## Brief
Starting at the line that contains "turquoise nut [297,210,358,251]", output each line through the end of the data exactly, and nothing more.

--- Source material ---

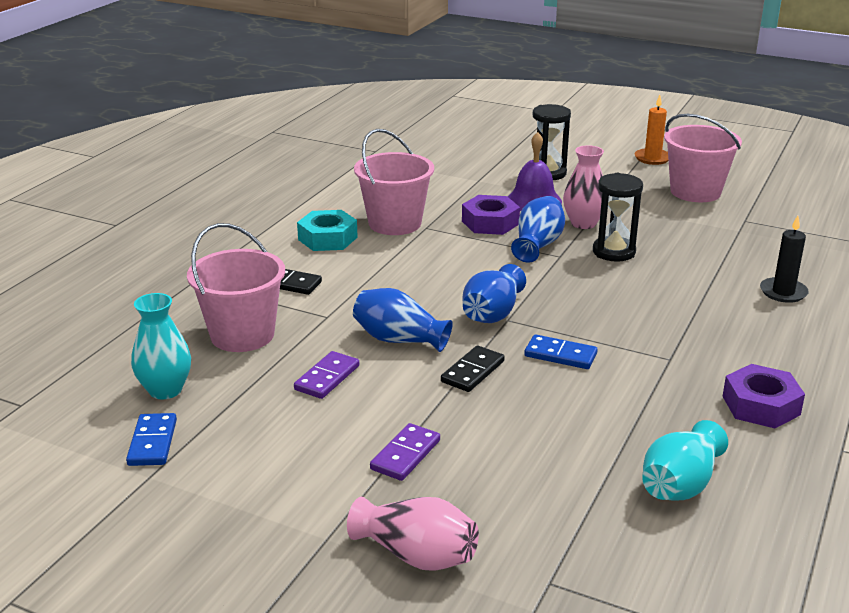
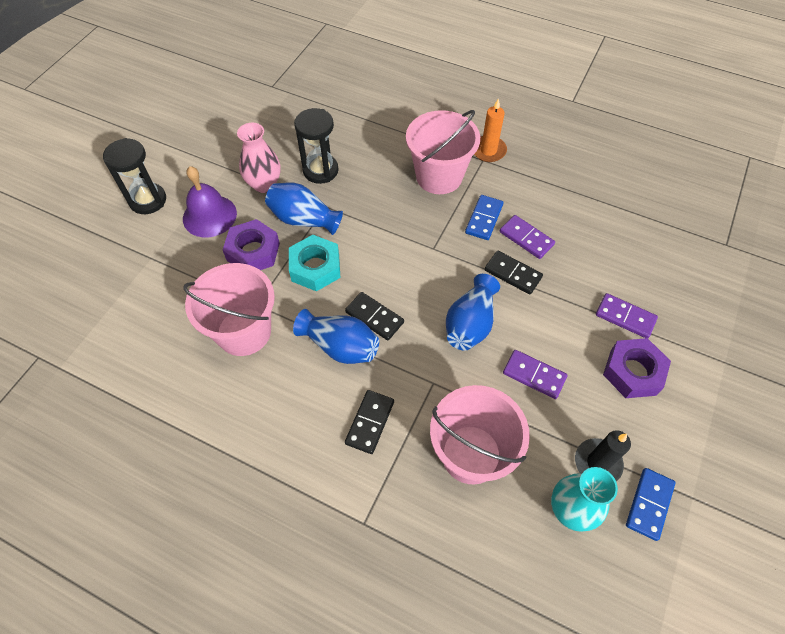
camera: 90 degrees left, 30 degrees up
blue domino [126,413,177,466] -> blue domino turned 60 degrees counterclockwise [626,468,676,541]
turquoise nut [297,210,358,251] -> turquoise nut moved to [289,235,340,292]
pink vase [347,497,479,571] -> none
blue vase [462,264,526,323] -> blue vase moved to [293,309,379,364]
orange candle [635,95,668,165] -> orange candle moved to [474,98,507,162]
turquoise vase [642,420,728,500] -> none
pink bucket [664,114,742,202] -> pink bucket moved to [406,110,480,194]
purple nut [722,364,805,428] -> purple nut moved to [603,338,671,398]
black candle [760,216,809,303] -> black candle moved to [575,430,631,481]
none -> black domino [345,292,404,340]
none -> purple domino [500,215,555,259]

---

## Answer for this exercise
turquoise nut [297,210,358,251] -> turquoise nut moved to [289,235,340,292]
pink vase [347,497,479,571] -> none
blue vase [462,264,526,323] -> blue vase moved to [293,309,379,364]
orange candle [635,95,668,165] -> orange candle moved to [474,98,507,162]
turquoise vase [642,420,728,500] -> none
pink bucket [664,114,742,202] -> pink bucket moved to [406,110,480,194]
purple nut [722,364,805,428] -> purple nut moved to [603,338,671,398]
black candle [760,216,809,303] -> black candle moved to [575,430,631,481]
none -> black domino [345,292,404,340]
none -> purple domino [500,215,555,259]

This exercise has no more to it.